= Problem details =
The string "none" may appear in lines of the listing. Report each line where it does.

(Data for this exercise)

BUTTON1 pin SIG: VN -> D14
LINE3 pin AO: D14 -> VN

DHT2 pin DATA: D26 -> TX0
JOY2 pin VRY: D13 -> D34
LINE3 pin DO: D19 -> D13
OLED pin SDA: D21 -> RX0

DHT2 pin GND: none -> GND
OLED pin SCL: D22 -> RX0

(End Data for this exercise)
(Data for this exercise)

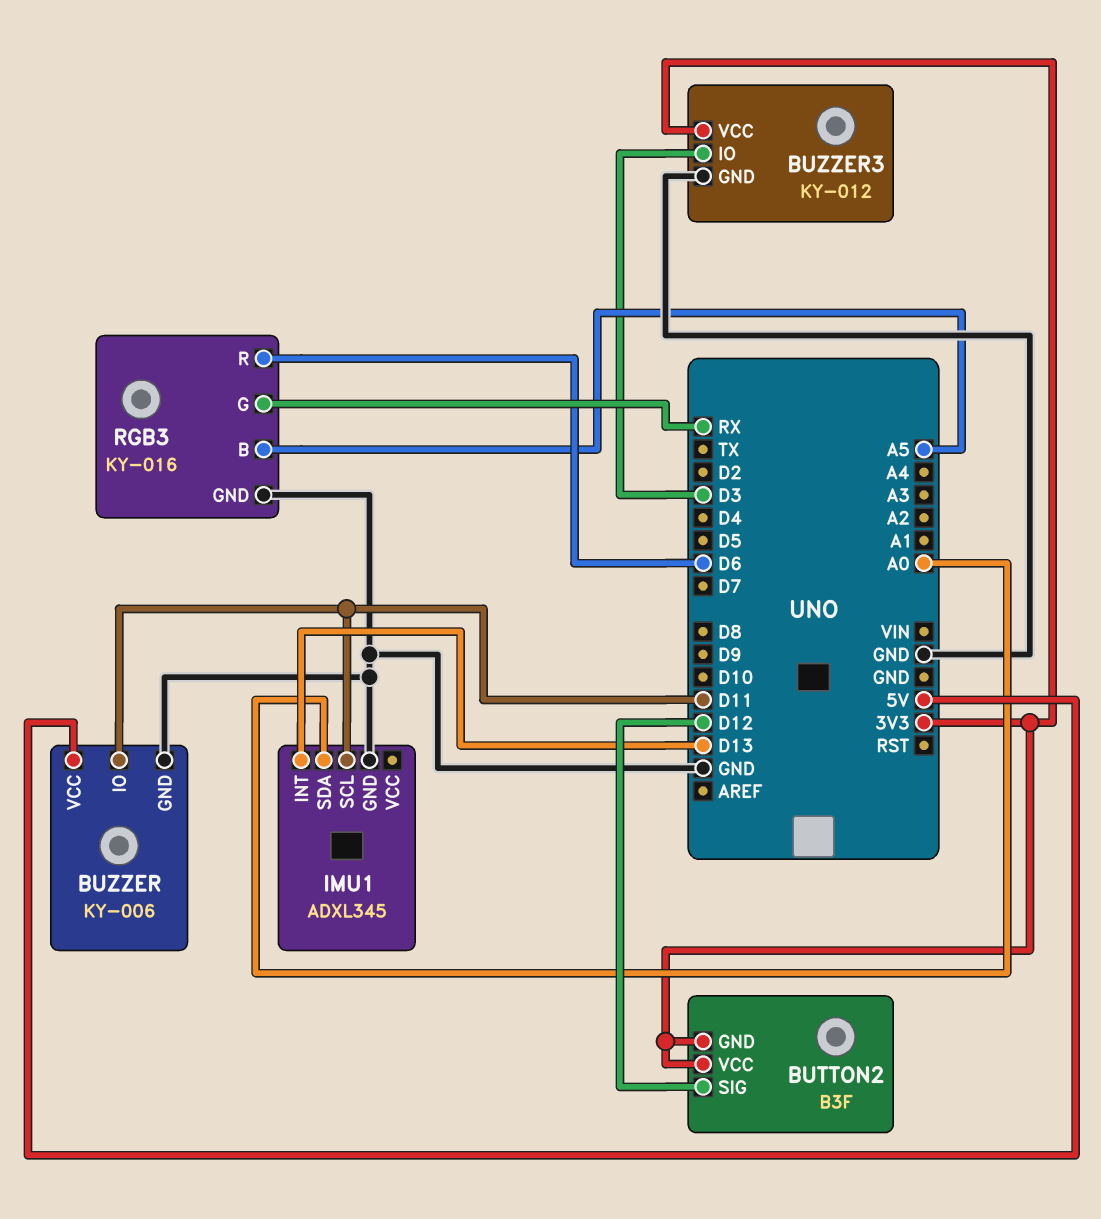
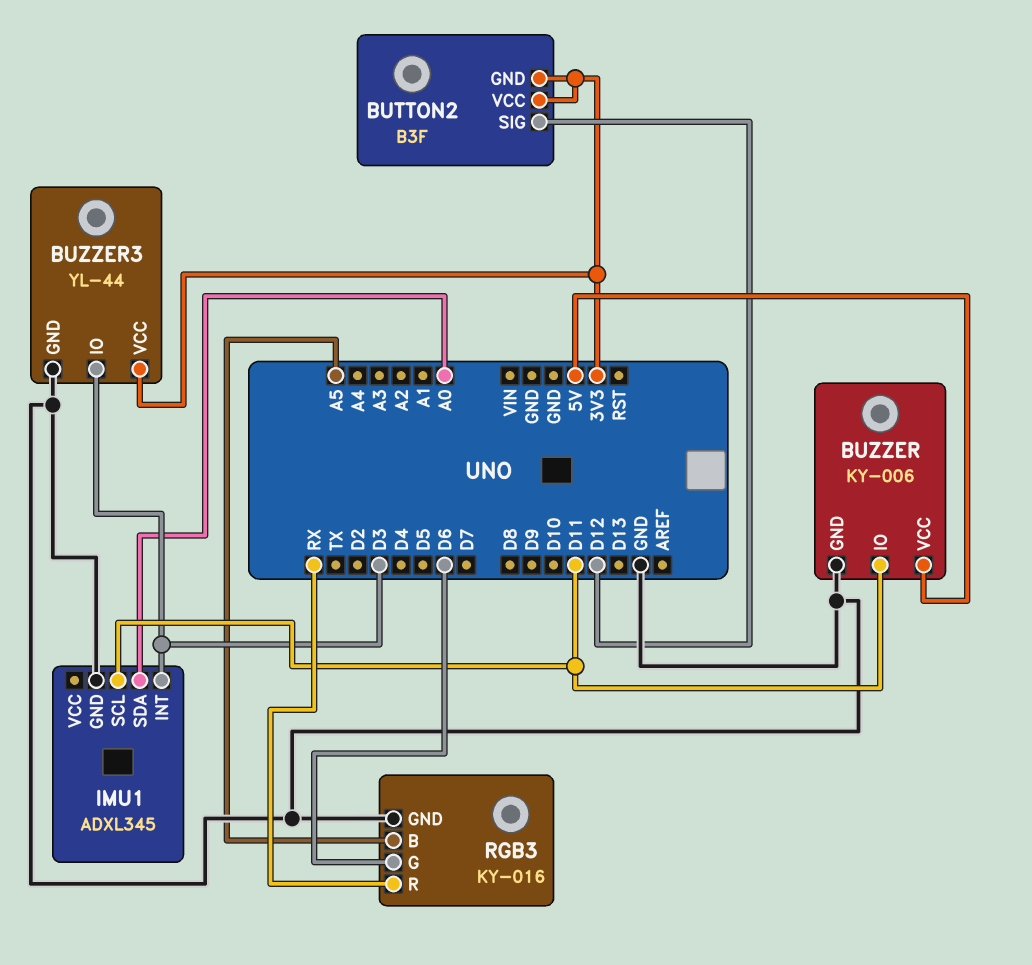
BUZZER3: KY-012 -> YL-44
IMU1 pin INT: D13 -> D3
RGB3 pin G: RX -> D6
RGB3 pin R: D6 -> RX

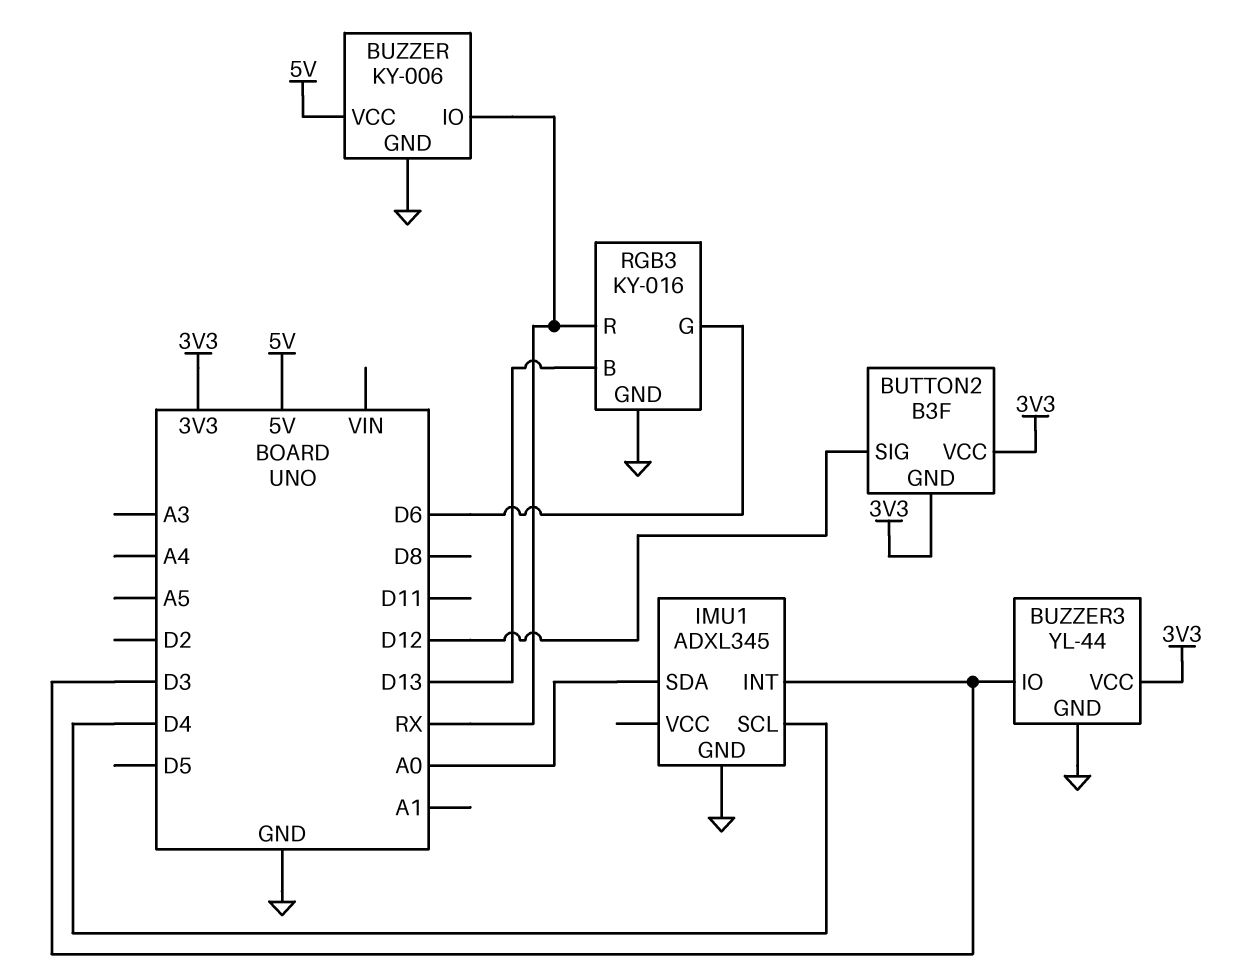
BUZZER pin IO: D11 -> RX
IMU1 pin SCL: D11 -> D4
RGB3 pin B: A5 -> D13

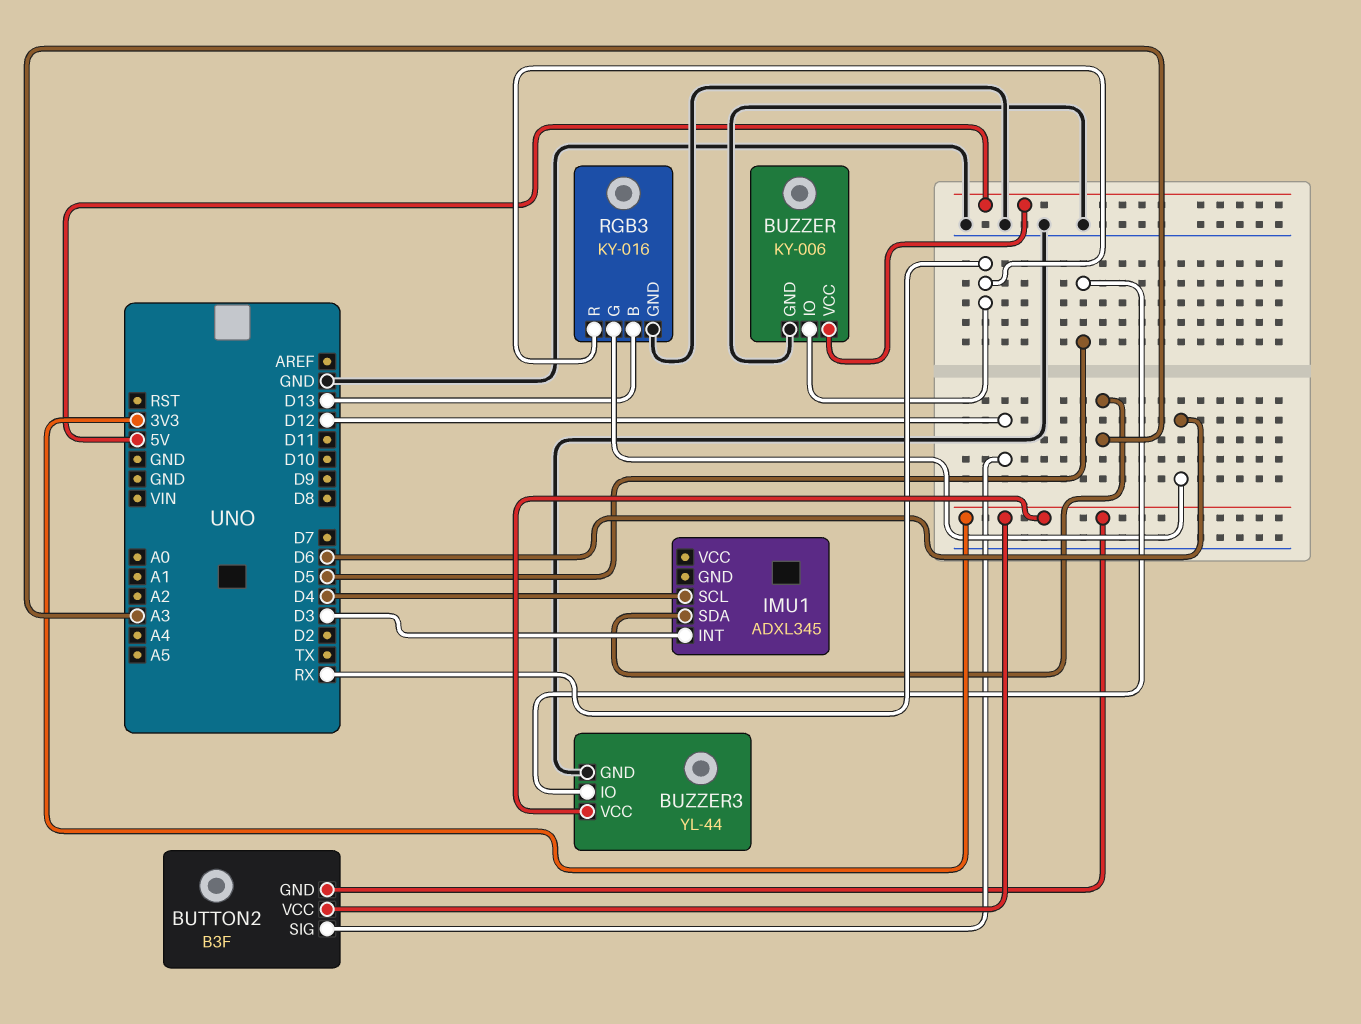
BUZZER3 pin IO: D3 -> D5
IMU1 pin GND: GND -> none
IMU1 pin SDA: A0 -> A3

(End Data for this exercise)

= Result for this exercise =
DHT2 pin GND: none -> GND
IMU1 pin GND: GND -> none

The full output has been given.